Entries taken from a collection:
※ ※ ※

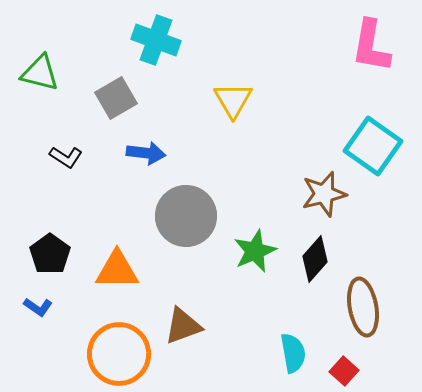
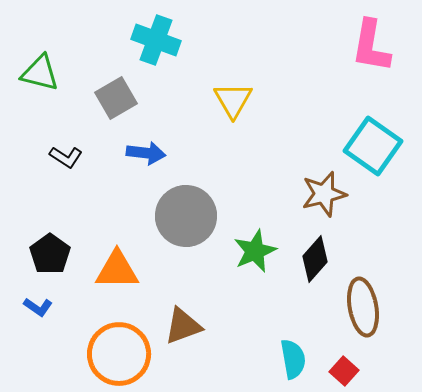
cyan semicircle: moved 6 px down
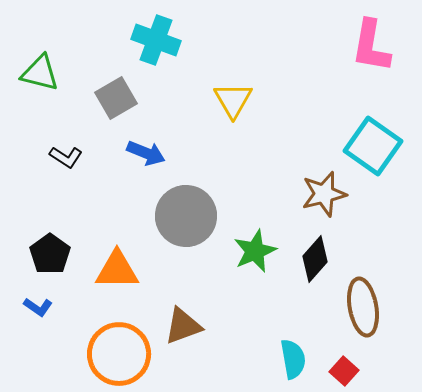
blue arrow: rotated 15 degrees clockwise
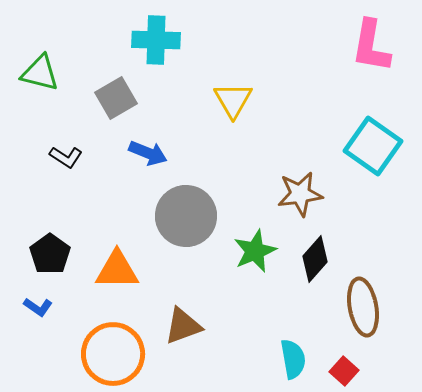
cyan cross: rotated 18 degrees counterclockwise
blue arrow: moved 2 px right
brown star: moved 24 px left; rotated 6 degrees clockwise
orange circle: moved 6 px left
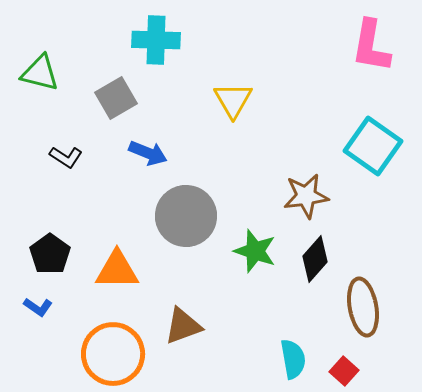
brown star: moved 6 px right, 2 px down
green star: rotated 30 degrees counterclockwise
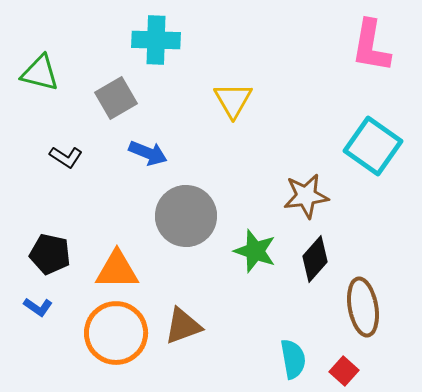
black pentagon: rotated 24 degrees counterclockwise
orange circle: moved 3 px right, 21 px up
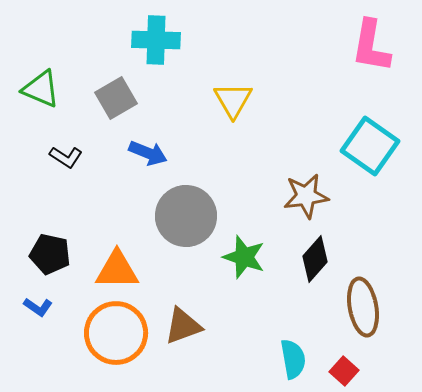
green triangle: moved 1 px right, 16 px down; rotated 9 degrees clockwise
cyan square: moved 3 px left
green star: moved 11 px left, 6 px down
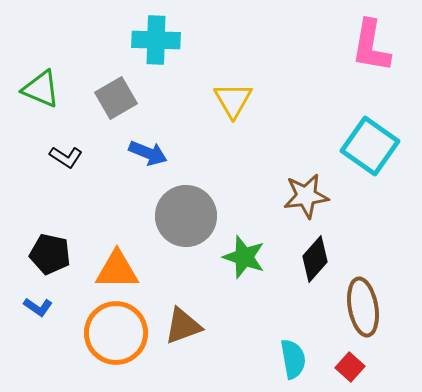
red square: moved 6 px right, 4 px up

※ ※ ※

▶ [Problem requirements]:
Update the stretch from the line that contains "blue arrow: rotated 15 degrees clockwise" through the end of the records, swapping "brown star" for "purple star" and keeping everything else the same. Leave the pictures out of your answer.

▶ [Correct output]:
blue arrow: rotated 15 degrees clockwise
cyan cross: rotated 18 degrees counterclockwise
blue arrow: moved 2 px right
purple star: moved 24 px left; rotated 6 degrees clockwise
orange circle: moved 6 px left
purple star: moved 6 px right, 2 px down
green star: rotated 30 degrees counterclockwise
black pentagon: rotated 24 degrees counterclockwise
orange circle: moved 3 px right, 21 px up
green triangle: moved 1 px right, 16 px down; rotated 9 degrees clockwise
cyan square: moved 3 px left
green star: moved 11 px left, 6 px down
red square: moved 6 px right, 4 px up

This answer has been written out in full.